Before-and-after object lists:
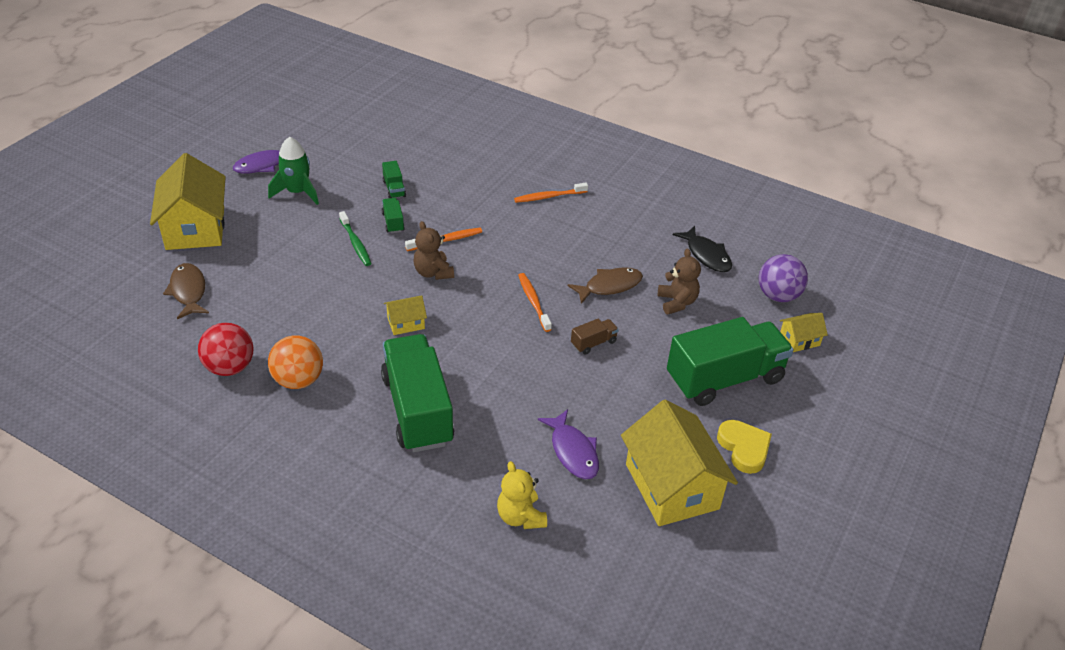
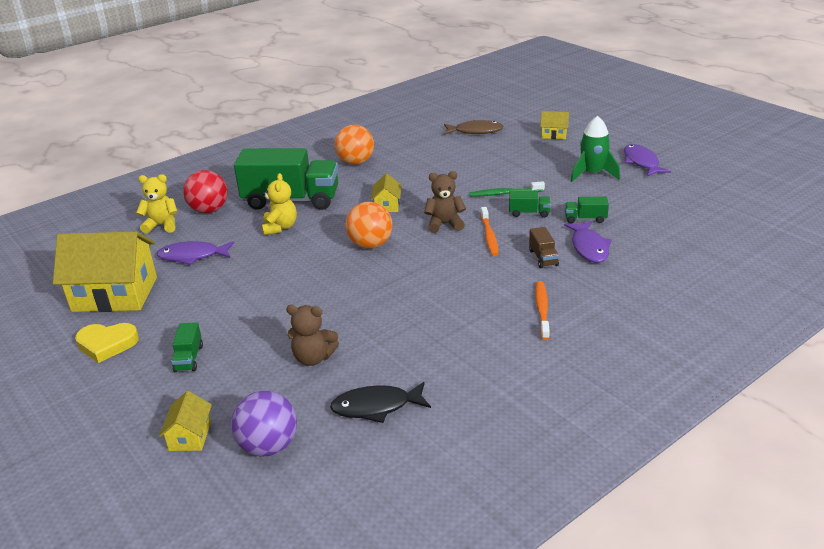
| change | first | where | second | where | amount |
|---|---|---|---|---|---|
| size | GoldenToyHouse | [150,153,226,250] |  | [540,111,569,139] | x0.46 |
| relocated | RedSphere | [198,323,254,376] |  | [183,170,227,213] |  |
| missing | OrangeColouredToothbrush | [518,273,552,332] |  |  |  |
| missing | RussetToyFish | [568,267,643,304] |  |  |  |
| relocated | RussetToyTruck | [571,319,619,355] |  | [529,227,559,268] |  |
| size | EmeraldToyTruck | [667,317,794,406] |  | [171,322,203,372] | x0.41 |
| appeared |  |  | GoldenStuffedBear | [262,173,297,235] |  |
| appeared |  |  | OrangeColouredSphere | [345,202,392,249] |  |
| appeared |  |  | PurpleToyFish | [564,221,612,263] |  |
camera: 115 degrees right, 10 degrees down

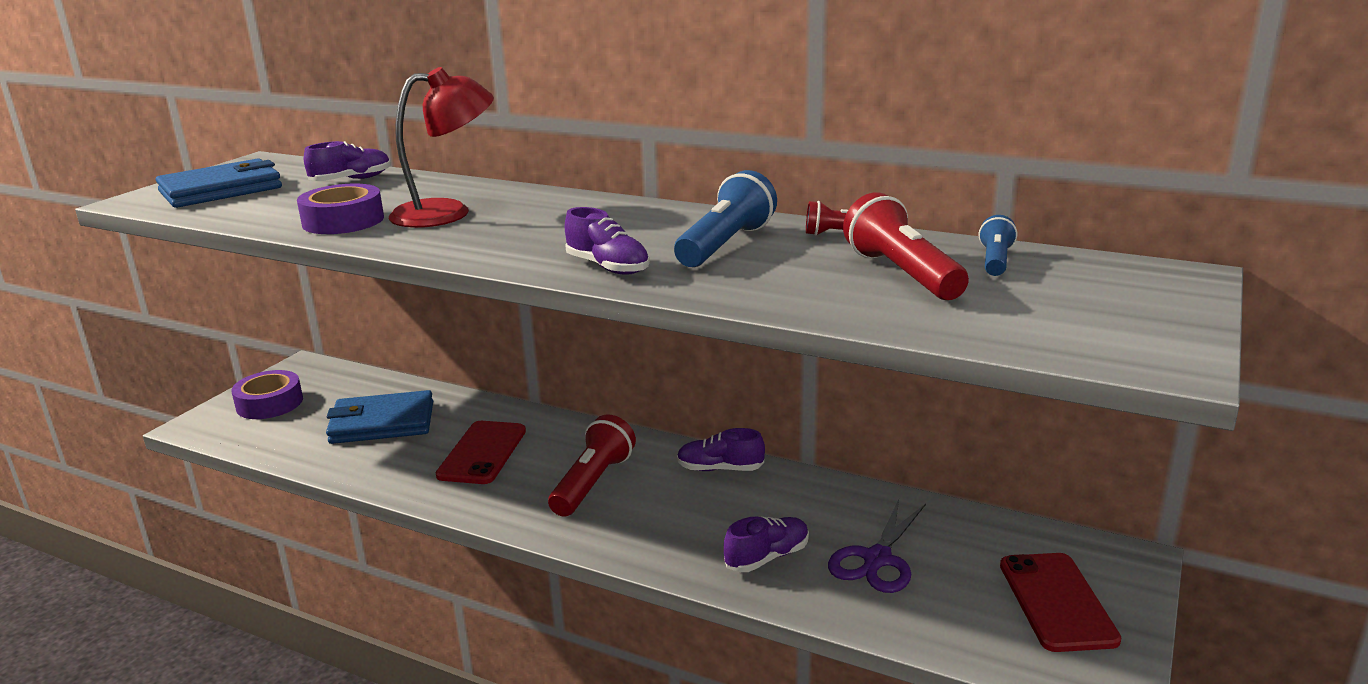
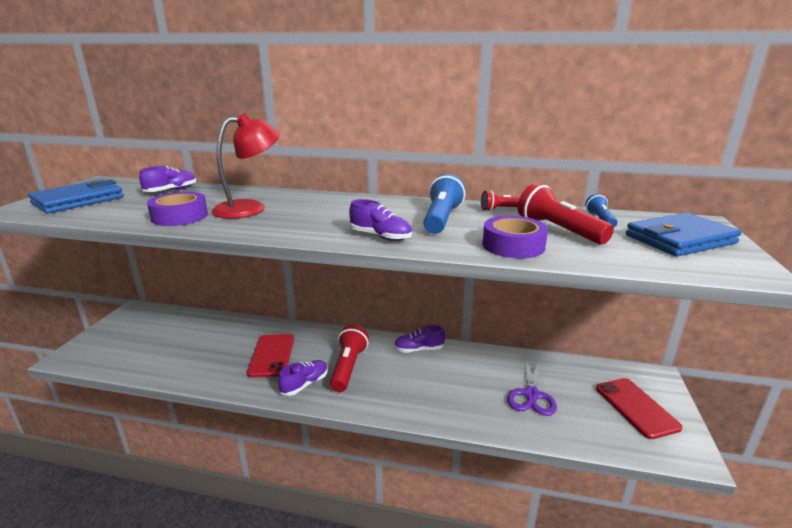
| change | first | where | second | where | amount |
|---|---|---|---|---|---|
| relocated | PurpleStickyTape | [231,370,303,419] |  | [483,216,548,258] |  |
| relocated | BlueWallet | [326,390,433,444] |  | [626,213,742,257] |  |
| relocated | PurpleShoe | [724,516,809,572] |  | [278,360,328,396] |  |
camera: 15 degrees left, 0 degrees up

» Task to carry out
Excluding all pictures, print exactly and only the lines from the line with "relocated | RussetToyTruck" through the end of the records above, both ends included.

» Response area
| relocated | RussetToyTruck | [571,319,619,355] |  | [529,227,559,268] |  |
| size | EmeraldToyTruck | [667,317,794,406] |  | [171,322,203,372] | x0.41 |
| appeared |  |  | GoldenStuffedBear | [262,173,297,235] |  |
| appeared |  |  | OrangeColouredSphere | [345,202,392,249] |  |
| appeared |  |  | PurpleToyFish | [564,221,612,263] |  |
camera: 115 degrees right, 10 degrees down

| change | first | where | second | where | amount |
|---|---|---|---|---|---|
| relocated | PurpleStickyTape | [231,370,303,419] |  | [483,216,548,258] |  |
| relocated | BlueWallet | [326,390,433,444] |  | [626,213,742,257] |  |
| relocated | PurpleShoe | [724,516,809,572] |  | [278,360,328,396] |  |
camera: 15 degrees left, 0 degrees up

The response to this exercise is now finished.